WHAT THE TASK ASKS: Starting with the first line of the data below, copy each line up to and including the one containing "(439, 122) = (511, 288): white". Pictures stay out.
--- START ---
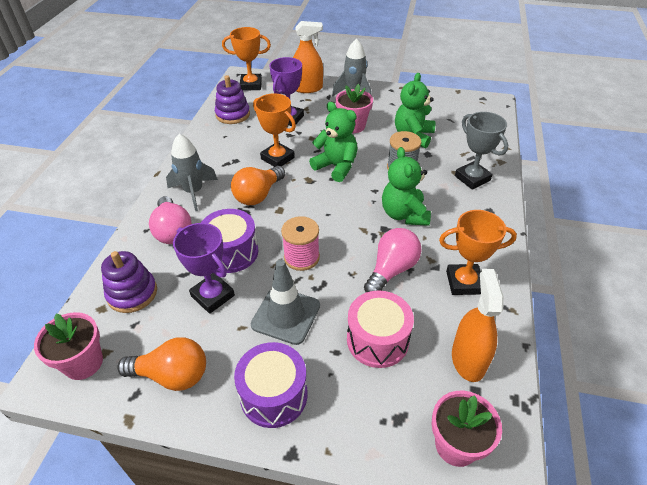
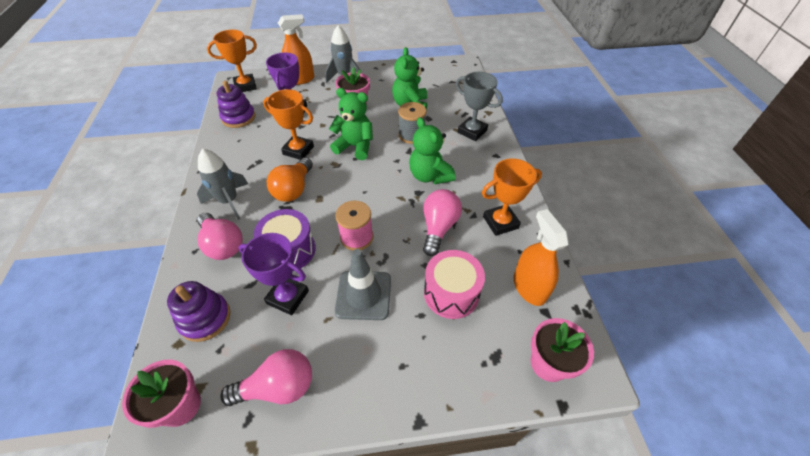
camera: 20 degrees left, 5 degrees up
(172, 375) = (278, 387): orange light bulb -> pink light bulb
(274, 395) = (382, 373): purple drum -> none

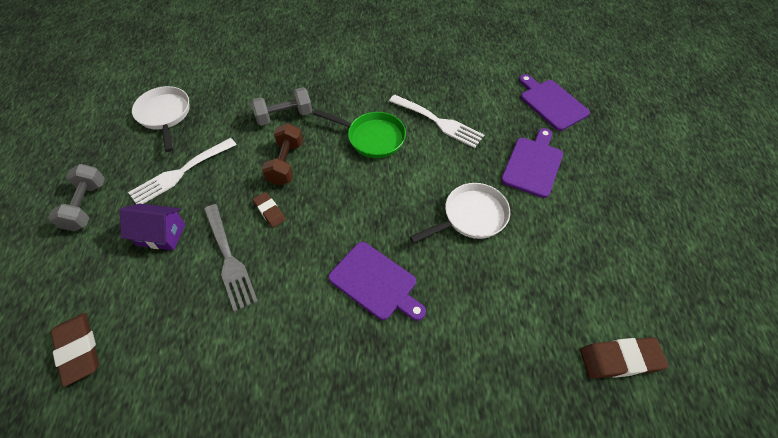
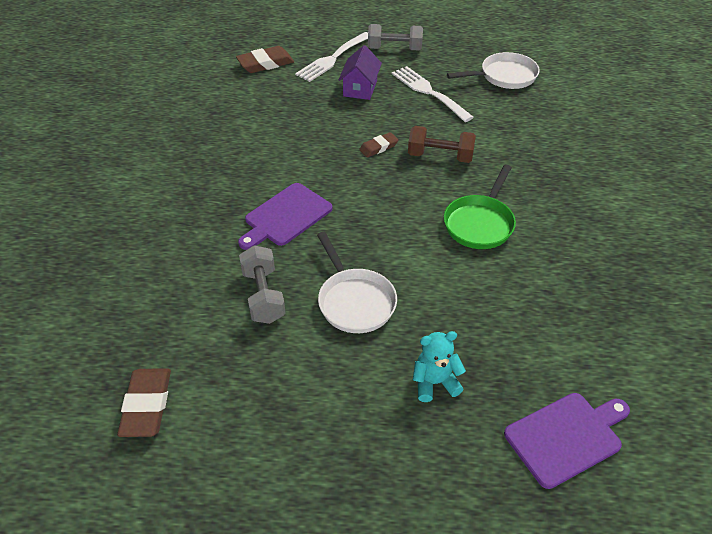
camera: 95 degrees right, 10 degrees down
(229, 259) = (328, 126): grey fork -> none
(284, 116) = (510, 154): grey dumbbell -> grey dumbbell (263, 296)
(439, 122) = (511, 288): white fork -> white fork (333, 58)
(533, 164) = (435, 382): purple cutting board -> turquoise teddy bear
--- END ---
TASK ANSWER:
camera: 20 degrees left, 5 degrees up
(172, 375) = (278, 387): orange light bulb -> pink light bulb
(274, 395) = (382, 373): purple drum -> none

camera: 95 degrees right, 10 degrees down
(229, 259) = (328, 126): grey fork -> none
(284, 116) = (510, 154): grey dumbbell -> grey dumbbell (263, 296)
(439, 122) = (511, 288): white fork -> white fork (333, 58)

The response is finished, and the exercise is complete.